-- Opening Marker --

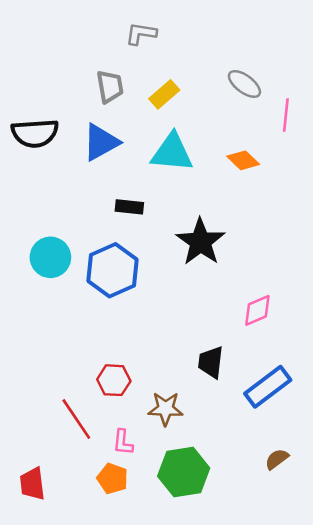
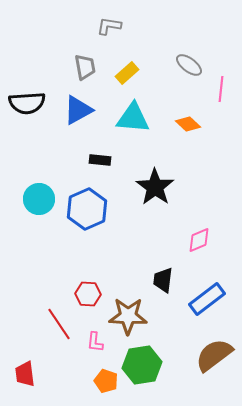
brown star: (166, 409) -> (128, 316), size x1.4
brown semicircle: (277, 459) -> (214, 355), size x2.0
orange pentagon: (113, 479) -> (106, 381), moved

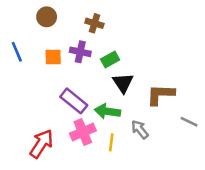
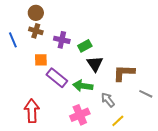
brown cross: (94, 23) -> (36, 31), moved
orange square: (53, 57) -> (41, 60), moved
pink cross: (83, 132) -> (80, 115), moved
yellow line: (111, 142) -> (118, 121), moved, turned 40
red arrow: (41, 144) -> (32, 111), turned -35

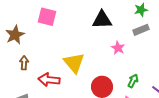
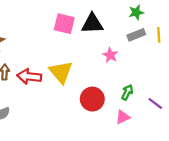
pink square: (47, 17) -> (64, 24), moved
red arrow: (49, 80) -> (29, 77), moved

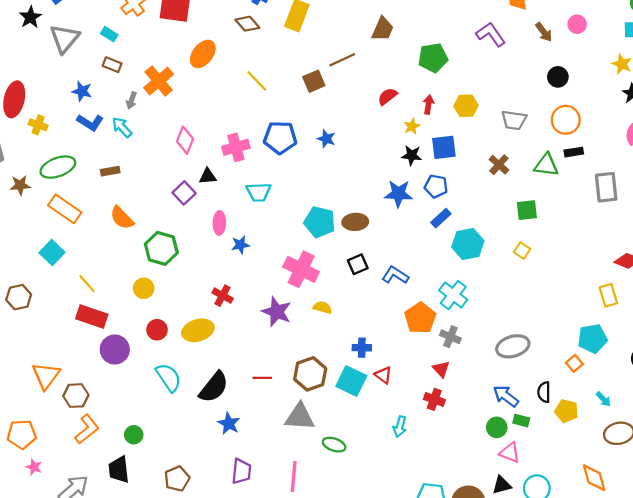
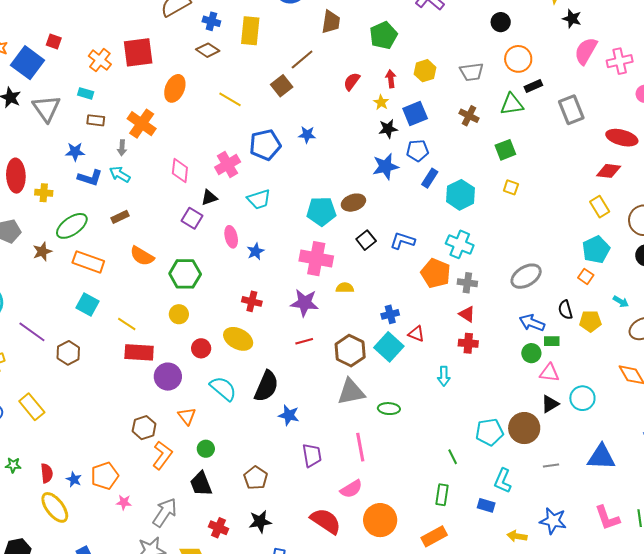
yellow ellipse: (198, 330) -> (238, 339), turned 60
orange triangle: (46, 376) -> (187, 416), moved, size x0.7
red line: (262, 378) -> (304, 341), moved
cyan square: (351, 381) -> (389, 347), turned 32

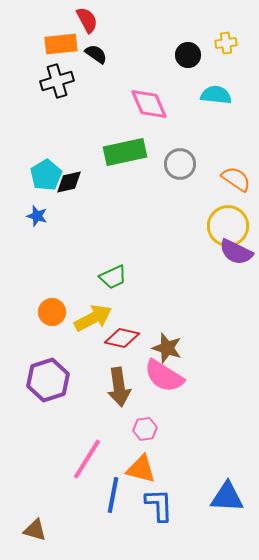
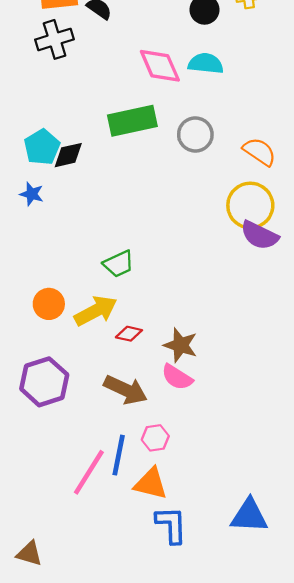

-- Closing Marker --

Exercise brief: Each line above that includes "brown" should be shown.

Solution to the exercise:
brown star: (166, 409) -> (128, 316), size x1.4
brown semicircle: (277, 459) -> (214, 355), size x2.0
brown cross: (94, 23) -> (36, 31), moved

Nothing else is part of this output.